* _Task goal_
Lines holding the string "weiß": copy each one from the listing below.

* _Data supplied_
**********

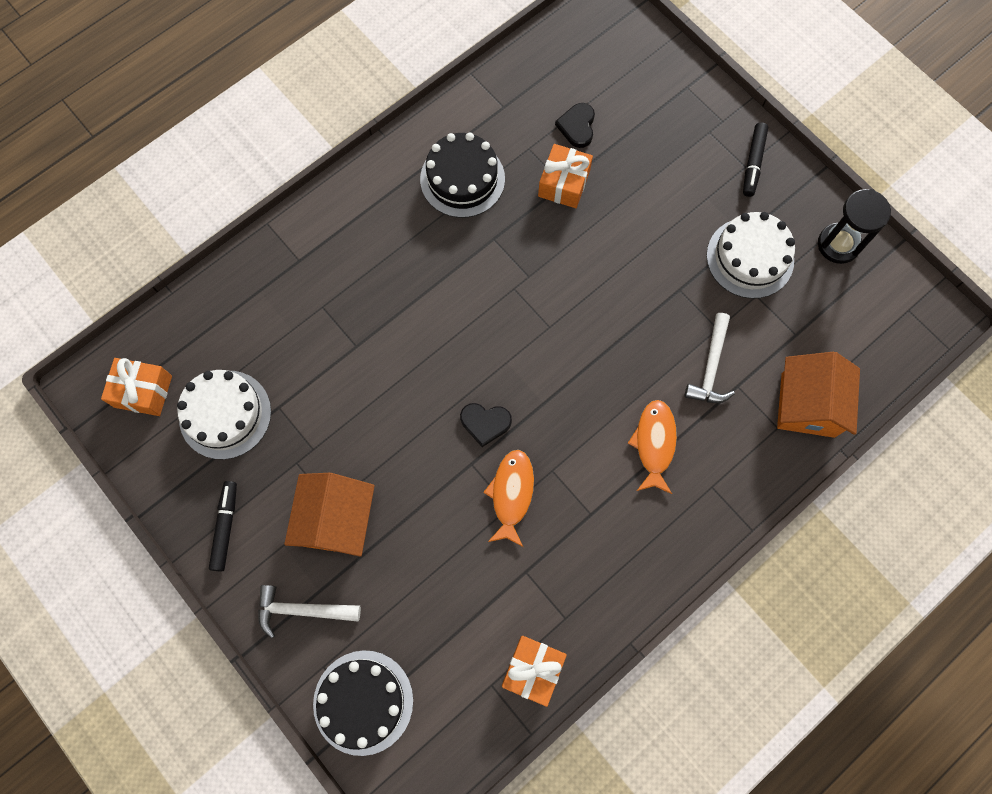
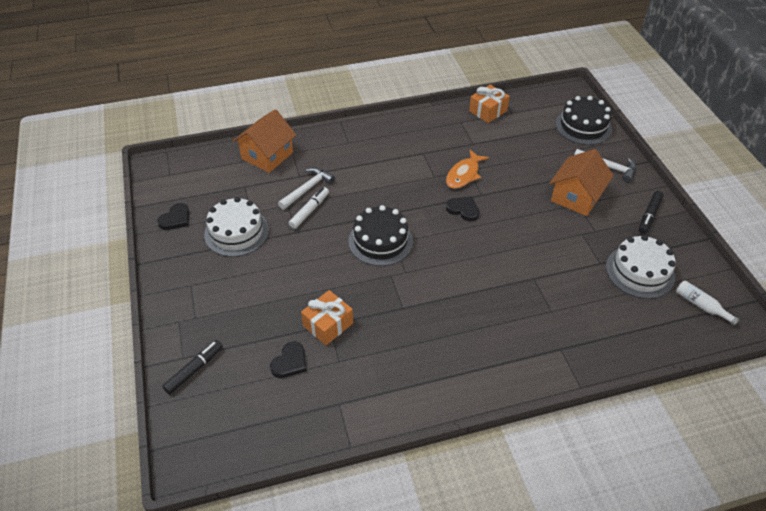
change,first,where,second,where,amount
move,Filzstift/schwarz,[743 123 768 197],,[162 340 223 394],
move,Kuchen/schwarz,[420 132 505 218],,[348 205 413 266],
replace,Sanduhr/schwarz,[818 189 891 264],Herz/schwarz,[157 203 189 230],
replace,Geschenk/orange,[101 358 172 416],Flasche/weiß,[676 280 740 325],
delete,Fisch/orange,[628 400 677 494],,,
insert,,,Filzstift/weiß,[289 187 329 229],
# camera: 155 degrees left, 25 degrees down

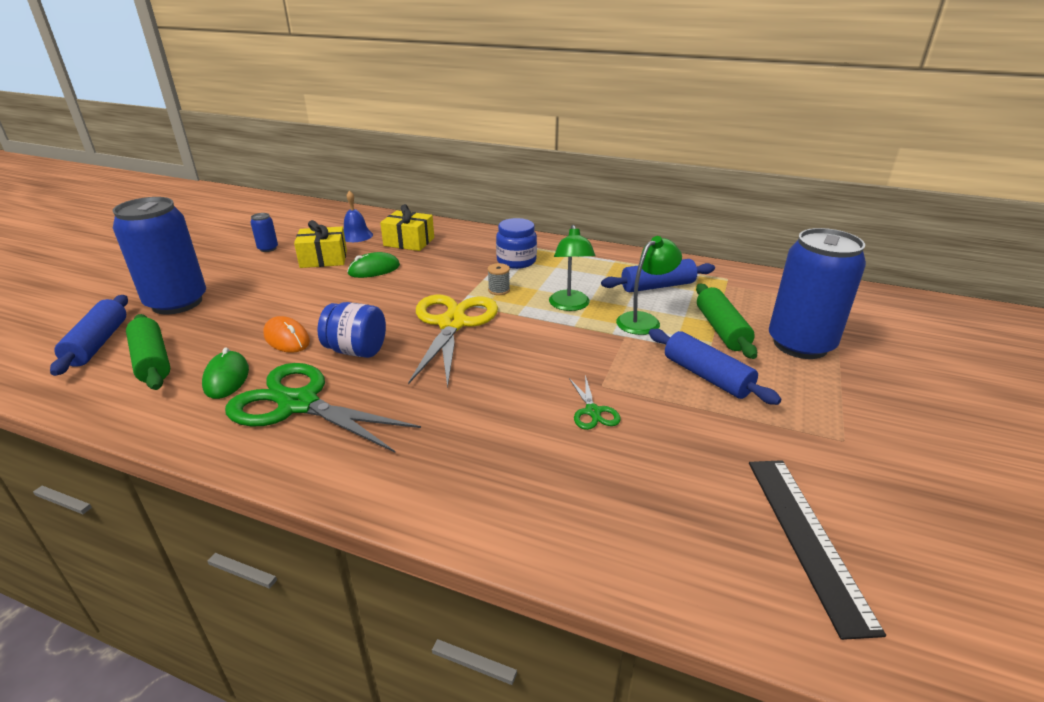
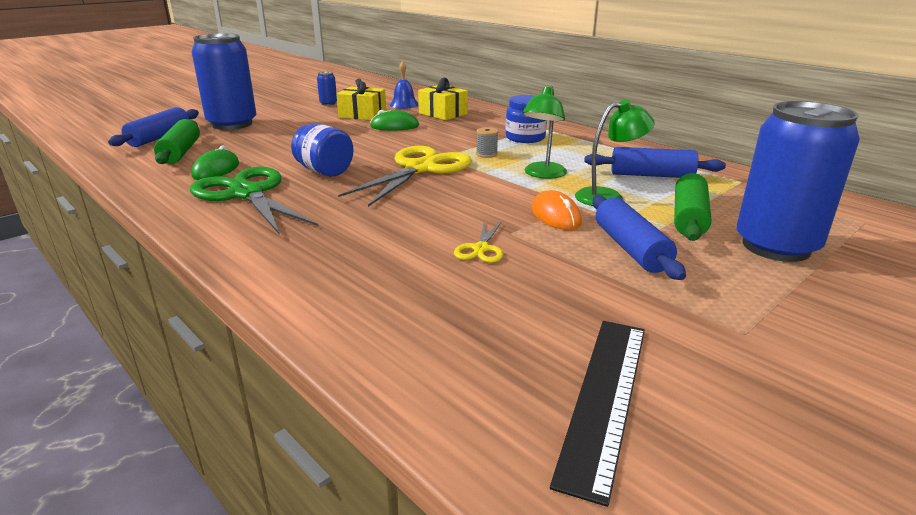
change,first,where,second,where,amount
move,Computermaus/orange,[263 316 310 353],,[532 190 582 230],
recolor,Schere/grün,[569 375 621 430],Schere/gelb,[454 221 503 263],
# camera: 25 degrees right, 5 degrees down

**********

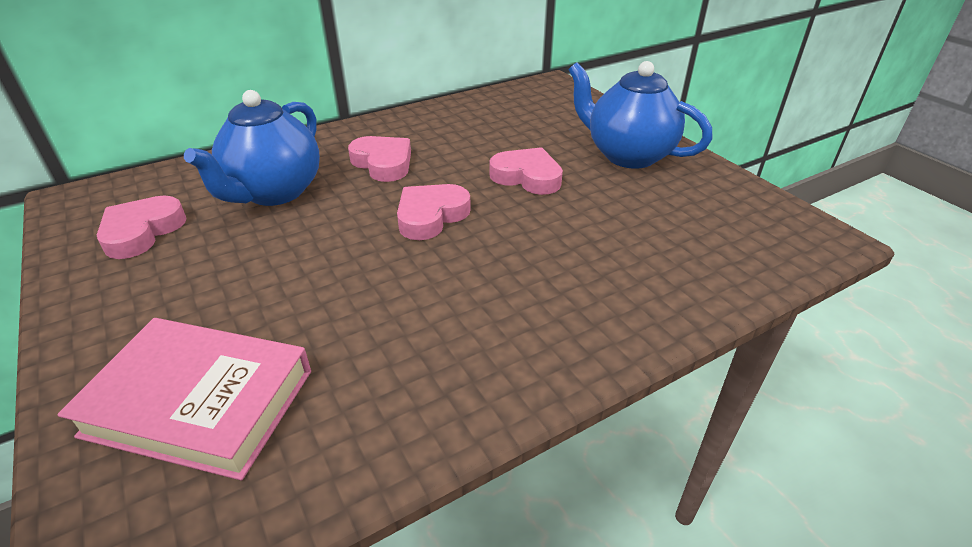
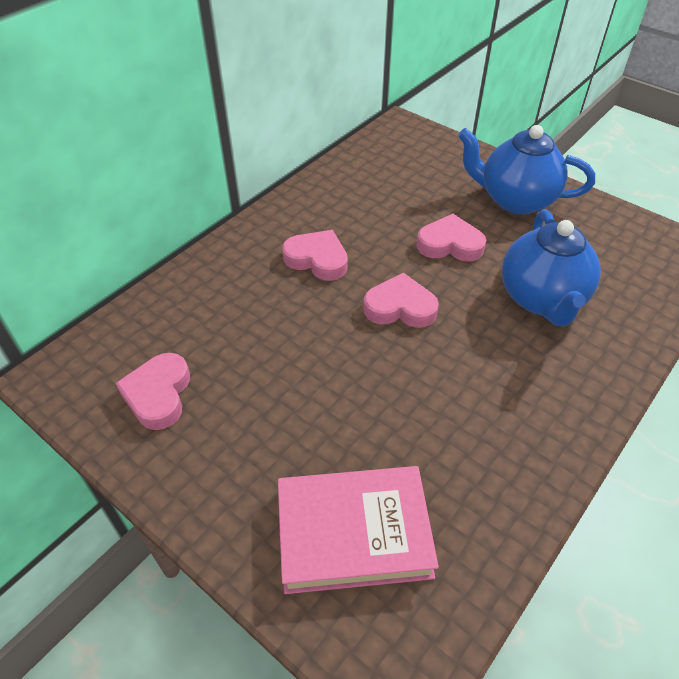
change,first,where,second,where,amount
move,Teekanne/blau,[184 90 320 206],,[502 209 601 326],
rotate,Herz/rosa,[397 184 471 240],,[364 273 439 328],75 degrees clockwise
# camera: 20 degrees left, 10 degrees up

**********

* _Reply to the task_
replace,Geschenk/orange,[101 358 172 416],Flasche/weiß,[676 280 740 325],
insert,,,Filzstift/weiß,[289 187 329 229],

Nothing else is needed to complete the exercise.